■ **WHAT IS NEEDED**
Would you transcribe the whole listing exactly and drop its images?
THE RECORDS below:
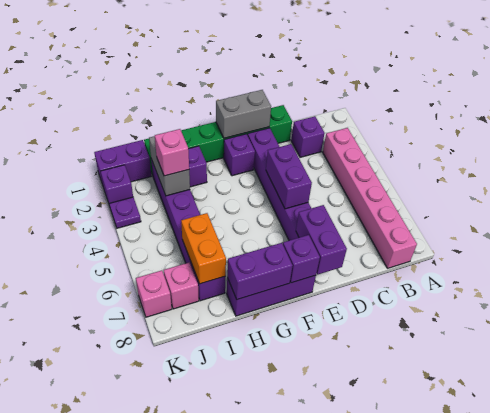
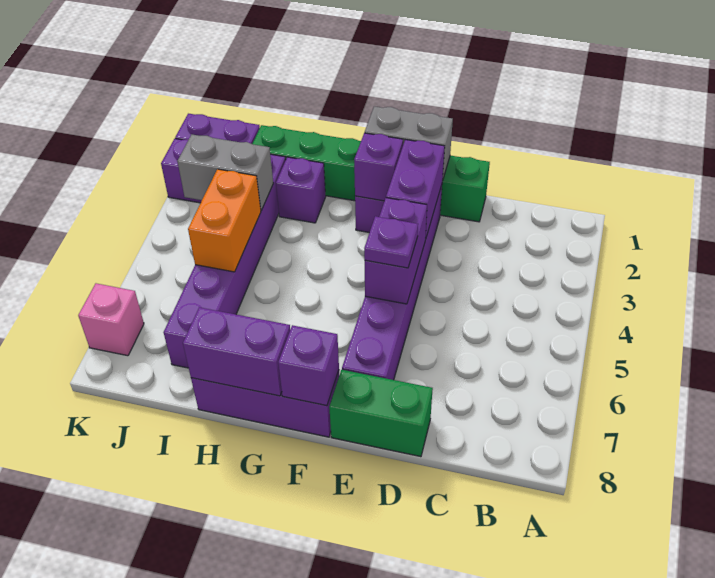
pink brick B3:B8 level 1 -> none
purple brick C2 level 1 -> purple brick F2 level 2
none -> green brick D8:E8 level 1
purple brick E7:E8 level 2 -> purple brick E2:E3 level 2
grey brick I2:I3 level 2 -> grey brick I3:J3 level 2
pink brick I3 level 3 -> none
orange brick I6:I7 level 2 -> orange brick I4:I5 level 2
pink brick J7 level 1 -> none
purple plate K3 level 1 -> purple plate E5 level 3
End of THE RECORDS.
■ **PROBLEM SOLUTION**
pink brick B3:B8 level 1 -> none
purple brick C2 level 1 -> purple brick F2 level 2
none -> green brick D8:E8 level 1
purple brick E7:E8 level 2 -> purple brick E2:E3 level 2
grey brick I2:I3 level 2 -> grey brick I3:J3 level 2
pink brick I3 level 3 -> none
orange brick I6:I7 level 2 -> orange brick I4:I5 level 2
pink brick J7 level 1 -> none
purple plate K3 level 1 -> purple plate E5 level 3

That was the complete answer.